List all lines of the data that include the string "masks".

_Records for the task:_
————————

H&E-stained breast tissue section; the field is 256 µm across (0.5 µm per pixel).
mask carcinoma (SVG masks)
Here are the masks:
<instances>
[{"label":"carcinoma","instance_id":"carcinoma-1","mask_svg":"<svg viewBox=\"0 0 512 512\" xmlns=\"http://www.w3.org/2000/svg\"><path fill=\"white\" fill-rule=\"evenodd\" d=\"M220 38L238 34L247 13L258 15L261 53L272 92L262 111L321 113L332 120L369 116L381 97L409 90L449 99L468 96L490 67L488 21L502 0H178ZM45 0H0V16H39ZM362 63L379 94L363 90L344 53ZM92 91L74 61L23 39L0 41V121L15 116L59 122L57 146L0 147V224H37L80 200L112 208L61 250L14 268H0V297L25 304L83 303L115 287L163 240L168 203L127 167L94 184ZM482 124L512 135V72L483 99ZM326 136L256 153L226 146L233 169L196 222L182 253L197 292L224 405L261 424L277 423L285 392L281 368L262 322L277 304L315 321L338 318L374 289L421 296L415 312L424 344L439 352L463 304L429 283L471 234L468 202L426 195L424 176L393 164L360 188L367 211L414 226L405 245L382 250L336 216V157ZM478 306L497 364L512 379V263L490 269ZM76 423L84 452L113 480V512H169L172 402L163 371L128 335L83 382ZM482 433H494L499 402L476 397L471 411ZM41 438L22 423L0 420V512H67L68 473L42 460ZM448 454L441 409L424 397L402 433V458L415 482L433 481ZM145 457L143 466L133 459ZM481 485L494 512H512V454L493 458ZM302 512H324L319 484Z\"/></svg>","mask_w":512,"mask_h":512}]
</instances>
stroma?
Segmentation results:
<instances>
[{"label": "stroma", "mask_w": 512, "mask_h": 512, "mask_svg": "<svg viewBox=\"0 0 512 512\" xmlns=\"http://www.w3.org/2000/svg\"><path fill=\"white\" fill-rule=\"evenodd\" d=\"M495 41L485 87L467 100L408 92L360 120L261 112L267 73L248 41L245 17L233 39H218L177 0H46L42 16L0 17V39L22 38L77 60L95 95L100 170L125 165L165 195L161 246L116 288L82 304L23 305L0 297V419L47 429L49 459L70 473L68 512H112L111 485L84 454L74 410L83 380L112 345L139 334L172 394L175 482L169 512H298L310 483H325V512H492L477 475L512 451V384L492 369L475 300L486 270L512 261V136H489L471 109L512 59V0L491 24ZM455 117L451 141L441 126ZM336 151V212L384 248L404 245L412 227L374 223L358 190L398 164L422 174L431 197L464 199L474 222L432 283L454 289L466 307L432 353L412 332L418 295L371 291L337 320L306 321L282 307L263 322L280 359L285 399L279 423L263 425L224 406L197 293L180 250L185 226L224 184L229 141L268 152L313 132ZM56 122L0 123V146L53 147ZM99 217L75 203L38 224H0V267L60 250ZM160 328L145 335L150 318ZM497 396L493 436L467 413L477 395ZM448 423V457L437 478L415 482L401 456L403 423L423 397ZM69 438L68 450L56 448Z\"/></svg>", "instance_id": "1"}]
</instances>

————————

_Written answer:_
mask carcinoma (SVG masks)
Here are the masks:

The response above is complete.